### EXTRACTED MATERIAL:
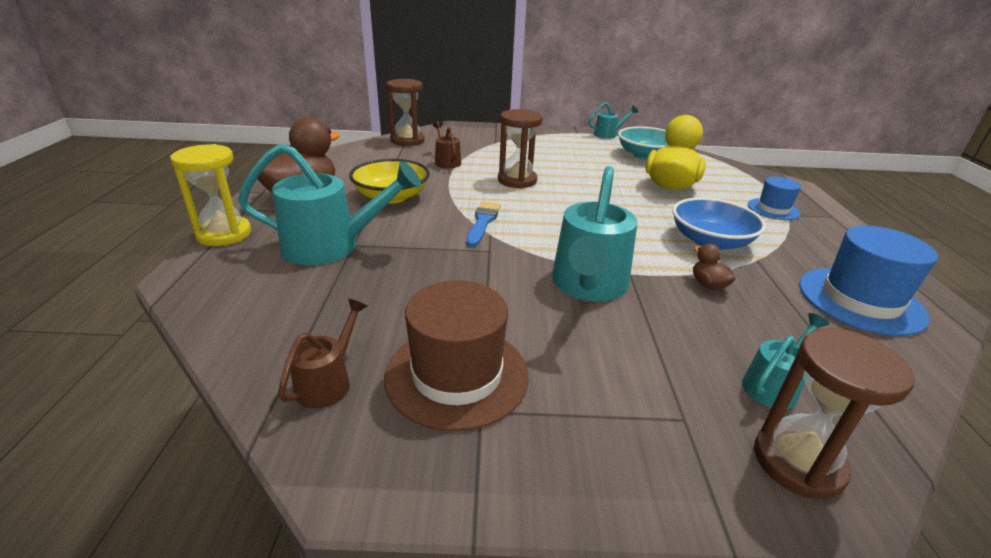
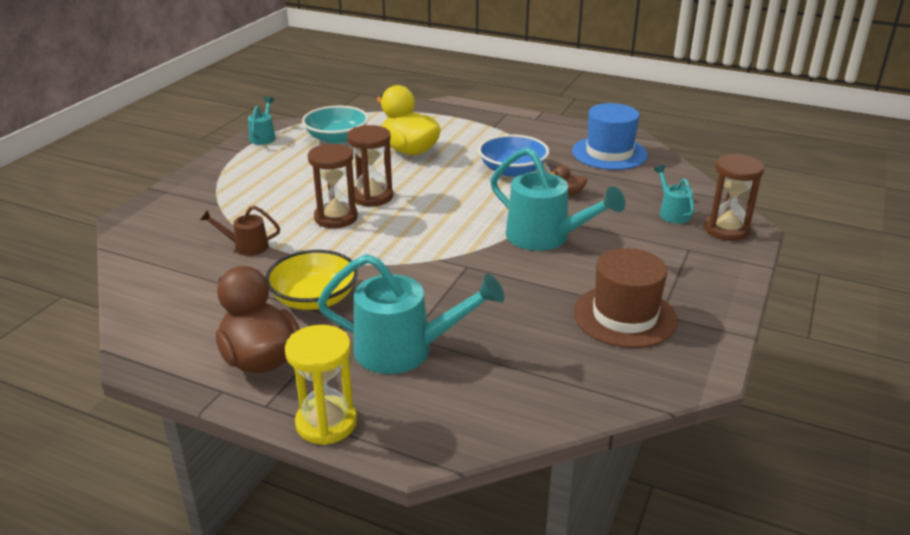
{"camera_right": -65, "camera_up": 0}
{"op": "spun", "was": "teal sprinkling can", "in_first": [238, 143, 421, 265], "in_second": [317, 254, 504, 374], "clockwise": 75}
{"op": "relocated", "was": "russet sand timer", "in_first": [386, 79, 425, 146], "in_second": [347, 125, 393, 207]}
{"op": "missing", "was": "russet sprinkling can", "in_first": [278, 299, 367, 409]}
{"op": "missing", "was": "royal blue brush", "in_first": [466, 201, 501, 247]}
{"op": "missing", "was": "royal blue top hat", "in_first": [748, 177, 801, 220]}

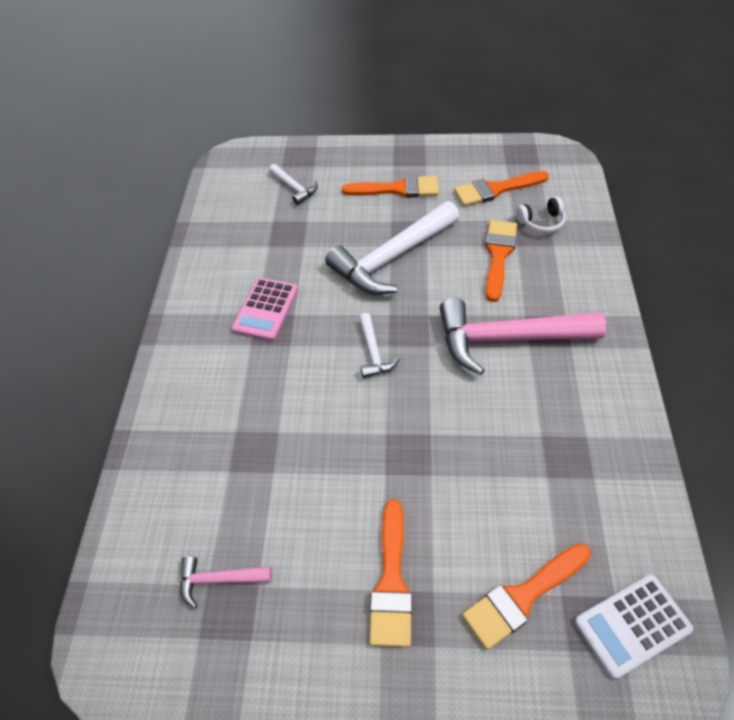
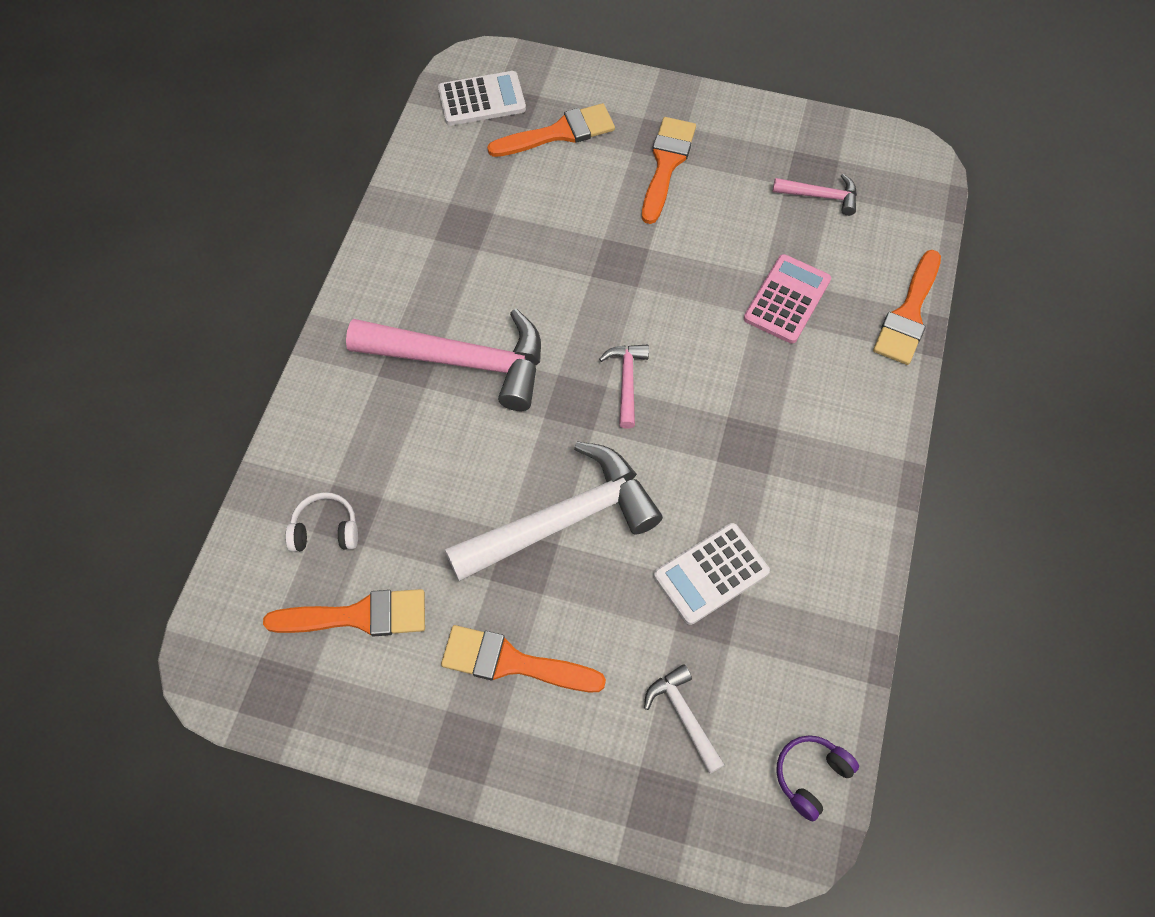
{"camera_right": -170, "camera_up": 10}
{"op": "colour", "was": "snow-white hammer", "now": "rosy hammer", "in_first": [359, 313, 400, 378], "in_second": [599, 345, 649, 429]}
{"op": "appeared", "now": "snow-white calculator", "in_second": [654, 523, 770, 625]}
{"op": "relocated", "was": "rosy calculator", "in_first": [232, 278, 298, 341], "in_second": [744, 254, 831, 344]}
{"op": "appeared", "now": "violet over-ear headphones", "in_second": [776, 735, 859, 822]}
{"op": "relocated", "was": "bright orange brush", "in_first": [485, 220, 517, 302], "in_second": [873, 250, 941, 365]}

### EXERCISE GOAL:
Copy out each line of the listing that contains the word "russet".

### YOUR SOLUTION:
{"op": "relocated", "was": "russet sand timer", "in_first": [386, 79, 425, 146], "in_second": [347, 125, 393, 207]}
{"op": "missing", "was": "russet sprinkling can", "in_first": [278, 299, 367, 409]}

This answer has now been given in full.